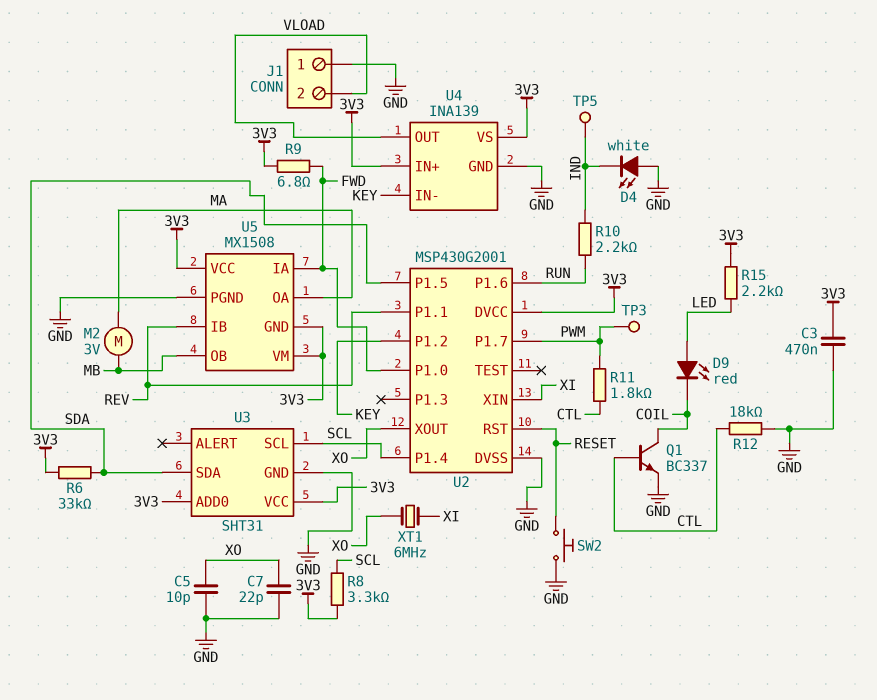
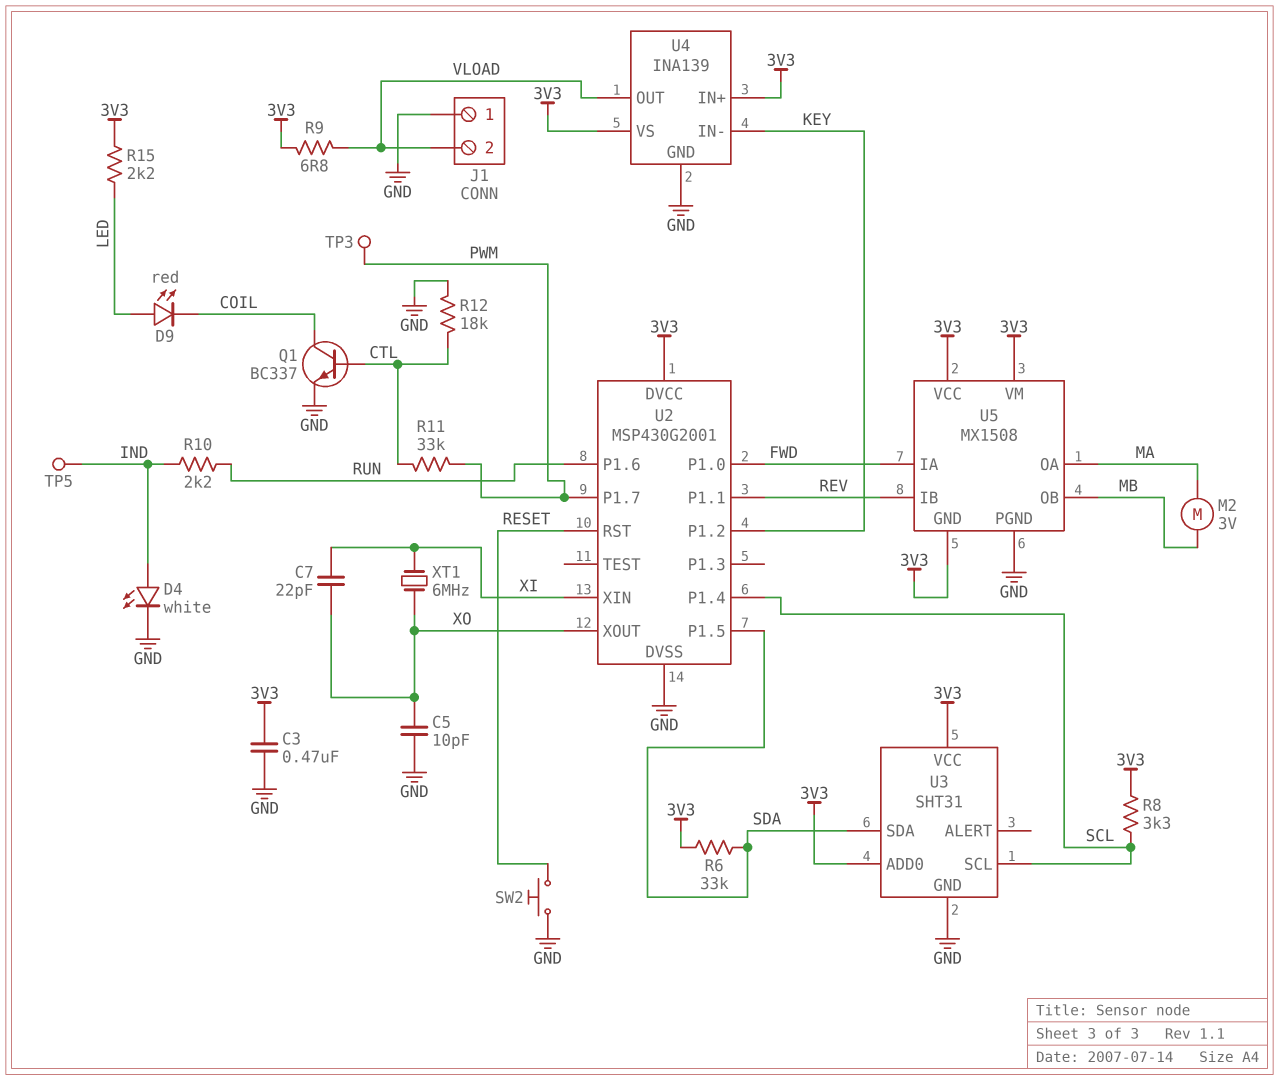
C7: 22pF (GND, XO) -> 22pF (XI, XO)
D4: LED white (A GND, K IND) -> LED white (A IND, K GND)
R9: 6.8 (3V3, FWD) -> 6.8 (3V3, VLOAD)
R11: 1.8k (CTL, PWM) -> 33k (CTL, PWM)

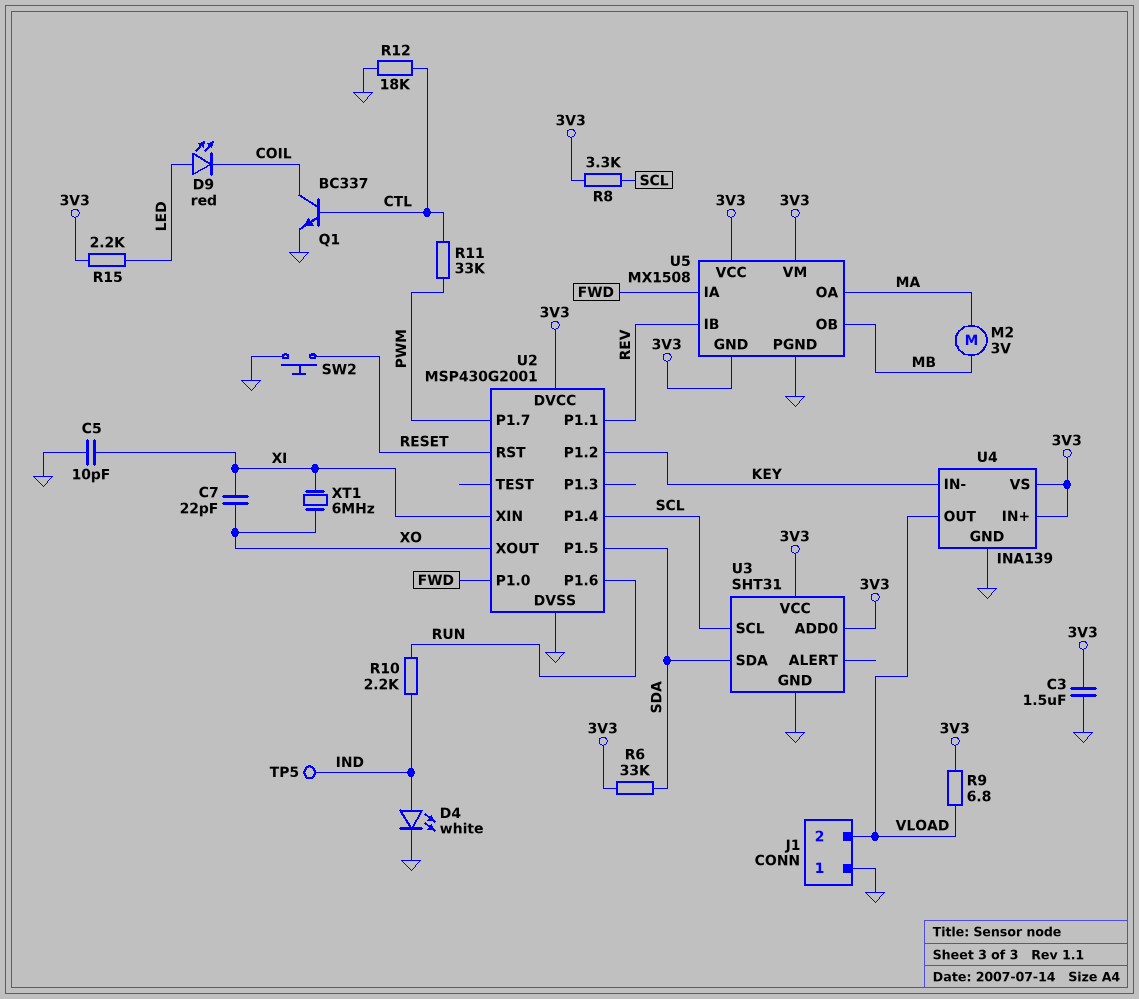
C3: 470nF (3V3, GND) -> 1.5uF (3V3, GND)
C5: 10pF (GND, XO) -> 10pF (GND, XI)
TP3: test point (PWM) -> none

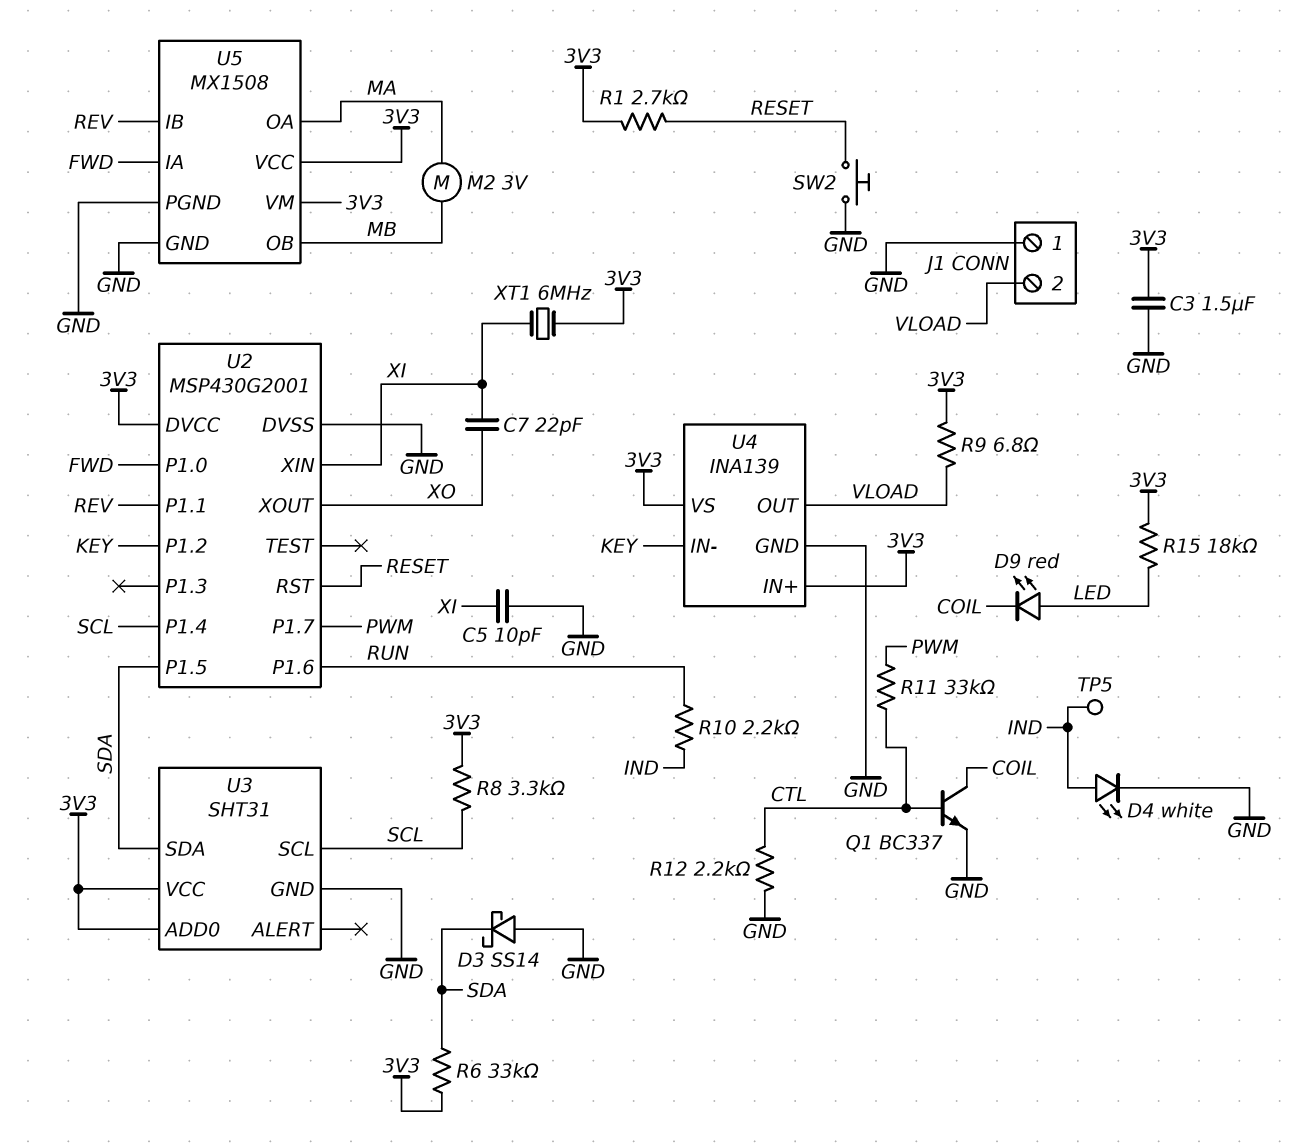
D3: none -> schottky SS14 (A GND, K SDA)
R1: none -> 2.7k (3V3, RESET)
R12: 18k (CTL, GND) -> 2.2k (CTL, GND)
R15: 2.2k (3V3, LED) -> 18k (3V3, LED)
U5 pin GND: 3V3 -> GND
XT1: 6MHz (XI, XO) -> 6MHz (3V3, XI)

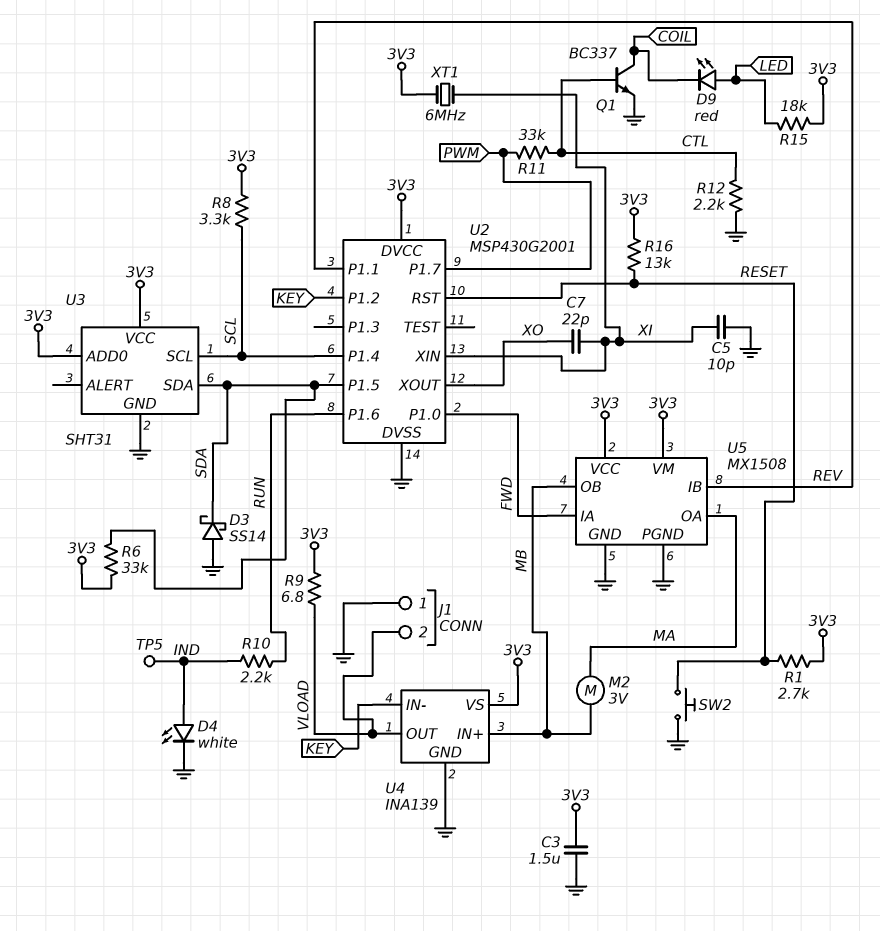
R16: none -> 13k (3V3, RESET)
U4 pin IN+: 3V3 -> MB

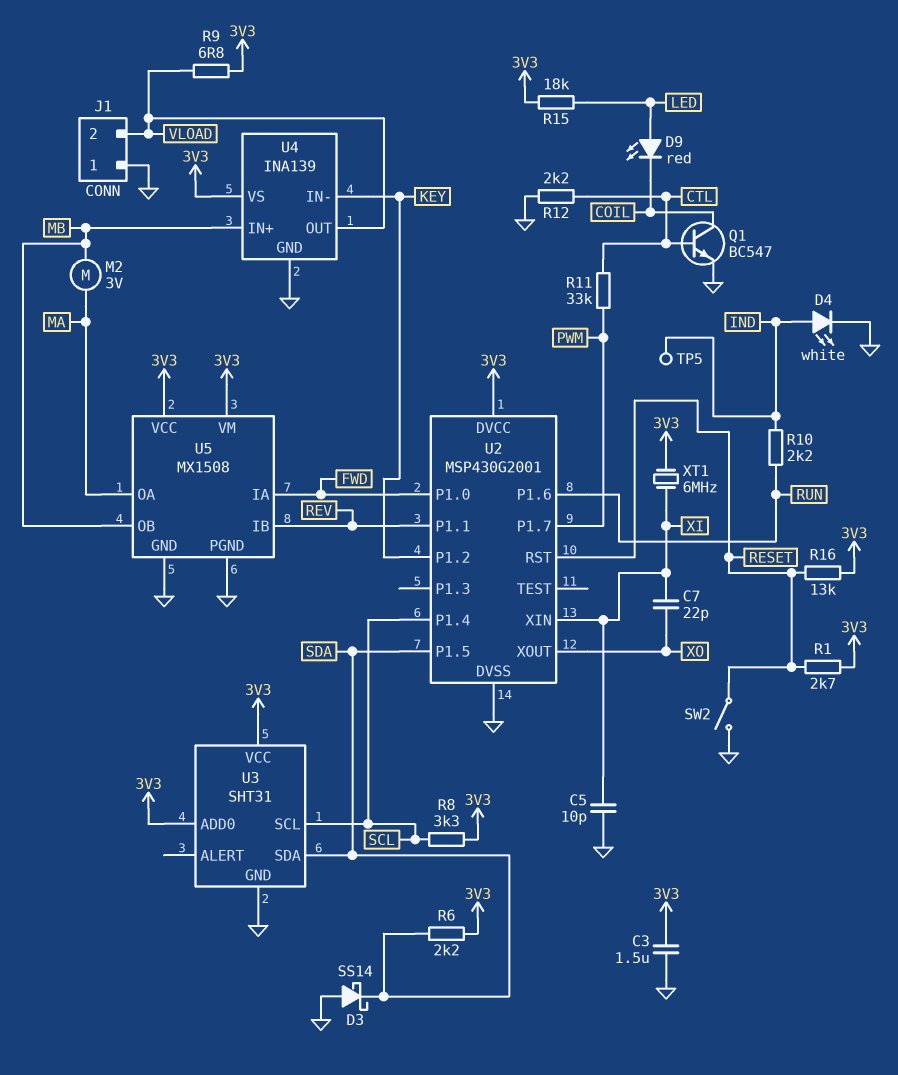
Q1: NPN BC337 (B CTL, C COIL, E GND) -> NPN BC547 (B CTL, C COIL, E GND)
R6: 33k (3V3, SDA) -> 2.2k (3V3, SDA)
SW2: button (GND, RESET) -> switch (GND, RESET)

Exercise directions — All entries are to be duplicated exactly, with the pictures left out.

Response —
C7: 22pF (GND, XO) -> 22pF (XI, XO)
D4: LED white (A GND, K IND) -> LED white (A IND, K GND)
R9: 6.8 (3V3, FWD) -> 6.8 (3V3, VLOAD)
R11: 1.8k (CTL, PWM) -> 33k (CTL, PWM)

C3: 470nF (3V3, GND) -> 1.5uF (3V3, GND)
C5: 10pF (GND, XO) -> 10pF (GND, XI)
TP3: test point (PWM) -> none

D3: none -> schottky SS14 (A GND, K SDA)
R1: none -> 2.7k (3V3, RESET)
R12: 18k (CTL, GND) -> 2.2k (CTL, GND)
R15: 2.2k (3V3, LED) -> 18k (3V3, LED)
U5 pin GND: 3V3 -> GND
XT1: 6MHz (XI, XO) -> 6MHz (3V3, XI)

R16: none -> 13k (3V3, RESET)
U4 pin IN+: 3V3 -> MB

Q1: NPN BC337 (B CTL, C COIL, E GND) -> NPN BC547 (B CTL, C COIL, E GND)
R6: 33k (3V3, SDA) -> 2.2k (3V3, SDA)
SW2: button (GND, RESET) -> switch (GND, RESET)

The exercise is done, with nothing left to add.